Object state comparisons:
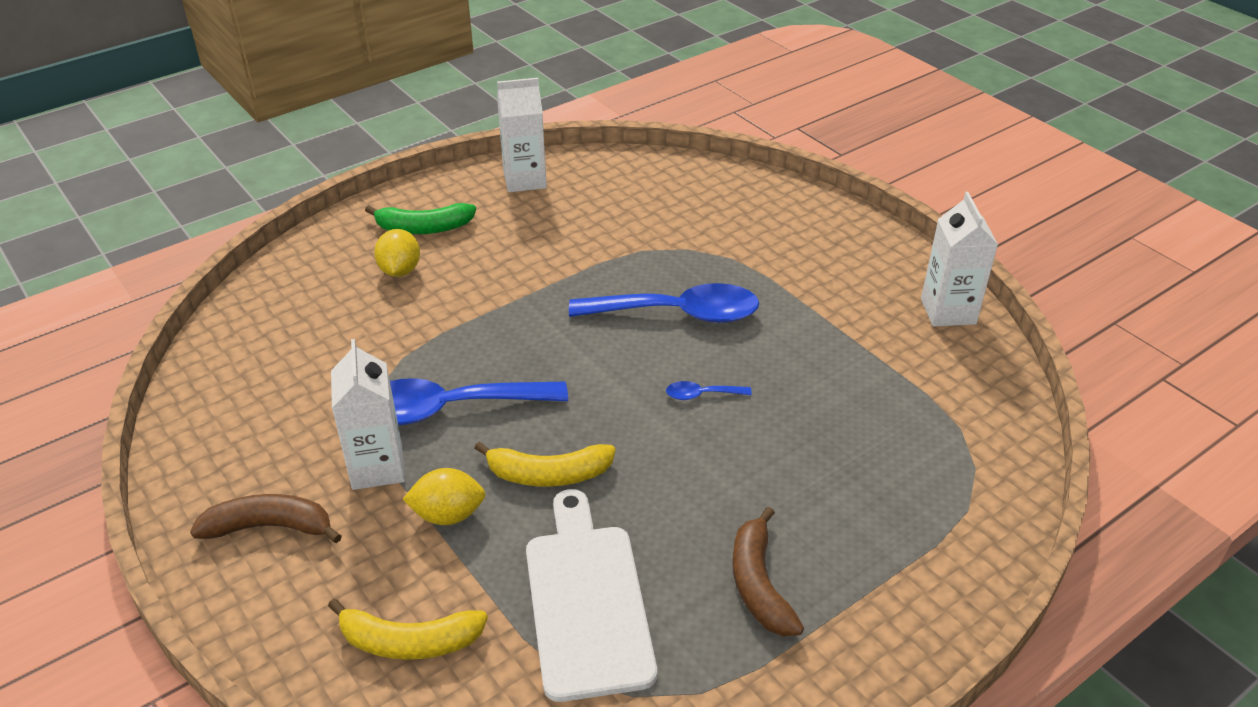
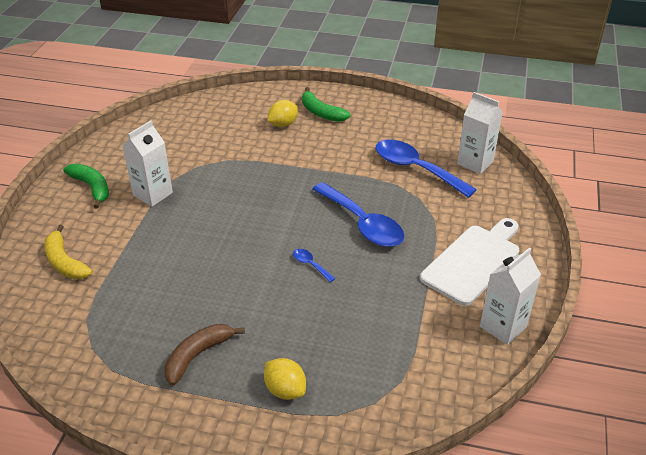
camera: 50 degrees right, 0 degrees up
brown banana [190,494,342,543] -> green banana [63,163,109,209]
blue spoon [390,378,568,426] -> blue spoon moved to [376,139,477,198]
yellow lemon [402,468,486,525] -> yellow lemon moved to [264,358,306,400]
yellow banana [474,442,616,487] -> none
white carton [497,78,547,192] -> white carton moved to [457,92,503,174]
white cutting board [526,489,657,702] -> white cutting board moved to [420,218,519,306]

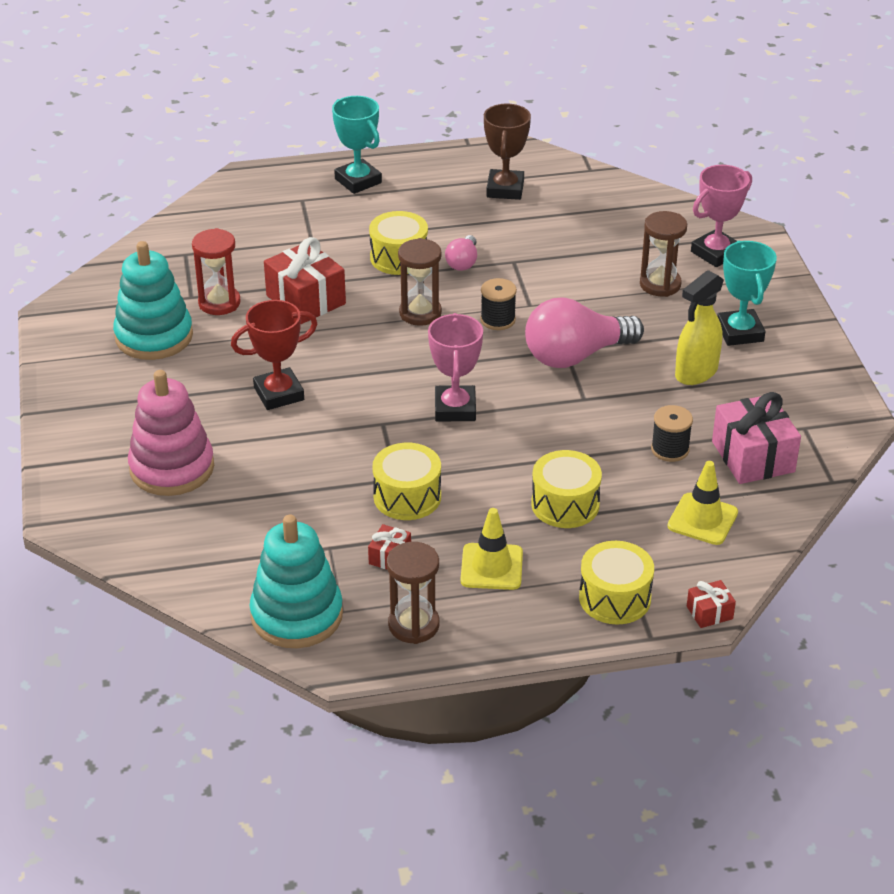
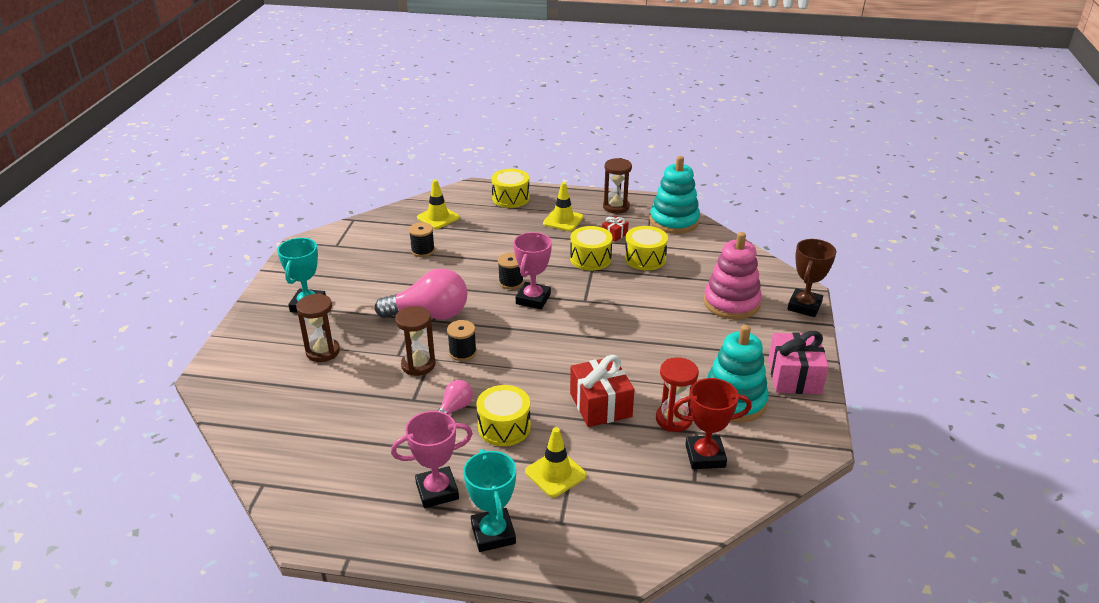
camera: 160 degrees left, 5 degrees down
red trophy [231,300,317,410] -> red trophy moved to [673,378,752,469]
brown hourglass [398,238,442,326] -> brown hourglass moved to [395,306,435,376]
brown trophy [484,104,531,200] -> brown trophy moved to [787,239,836,317]
yellow drum [531,450,602,528] -> yellow drum moved to [625,226,668,271]
yellow spray bottle [675,270,724,385] -> none
red gift [687,580,736,628] -> none
pink trophy [691,165,752,267] -> pink trophy moved to [391,411,473,508]
pink gift [712,392,801,484] -> pink gift moved to [768,331,829,394]
none -> black spool [498,253,524,289]
none -> yellow traffic cone [525,427,587,497]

Your instructions ::
Only the lines from the one holding "none -> black spool [498,253,524,289]" through the final line of the entries, both included, should be given again, word for word.

Problem solution ::
none -> black spool [498,253,524,289]
none -> yellow traffic cone [525,427,587,497]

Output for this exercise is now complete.